• Exercise directions: Starting at the top of the entries below, set down each line exactly as written, and stop after the line containing "U3 pin in-: SRC -> VTH".

[Change detection data]

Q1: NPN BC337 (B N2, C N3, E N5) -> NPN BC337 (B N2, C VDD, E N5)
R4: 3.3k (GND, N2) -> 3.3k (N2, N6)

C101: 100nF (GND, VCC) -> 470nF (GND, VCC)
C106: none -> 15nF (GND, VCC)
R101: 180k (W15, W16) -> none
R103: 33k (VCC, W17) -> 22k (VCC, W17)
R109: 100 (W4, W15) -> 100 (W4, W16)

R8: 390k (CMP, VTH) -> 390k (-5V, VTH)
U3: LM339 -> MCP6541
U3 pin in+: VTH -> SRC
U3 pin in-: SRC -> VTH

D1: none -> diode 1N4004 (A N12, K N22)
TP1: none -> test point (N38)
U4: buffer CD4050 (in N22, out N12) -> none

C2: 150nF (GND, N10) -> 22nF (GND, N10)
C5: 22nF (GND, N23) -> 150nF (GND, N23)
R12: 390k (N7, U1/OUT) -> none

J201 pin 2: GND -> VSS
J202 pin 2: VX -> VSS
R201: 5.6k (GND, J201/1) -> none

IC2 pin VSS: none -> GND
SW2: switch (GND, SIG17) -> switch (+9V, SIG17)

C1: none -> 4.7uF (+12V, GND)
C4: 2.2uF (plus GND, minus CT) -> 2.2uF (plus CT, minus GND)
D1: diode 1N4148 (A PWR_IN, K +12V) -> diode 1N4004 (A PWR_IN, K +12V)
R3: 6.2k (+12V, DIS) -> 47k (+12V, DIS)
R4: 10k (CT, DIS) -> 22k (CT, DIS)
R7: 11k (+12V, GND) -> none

• Answer to this exercise:
Q1: NPN BC337 (B N2, C N3, E N5) -> NPN BC337 (B N2, C VDD, E N5)
R4: 3.3k (GND, N2) -> 3.3k (N2, N6)

C101: 100nF (GND, VCC) -> 470nF (GND, VCC)
C106: none -> 15nF (GND, VCC)
R101: 180k (W15, W16) -> none
R103: 33k (VCC, W17) -> 22k (VCC, W17)
R109: 100 (W4, W15) -> 100 (W4, W16)

R8: 390k (CMP, VTH) -> 390k (-5V, VTH)
U3: LM339 -> MCP6541
U3 pin in+: VTH -> SRC
U3 pin in-: SRC -> VTH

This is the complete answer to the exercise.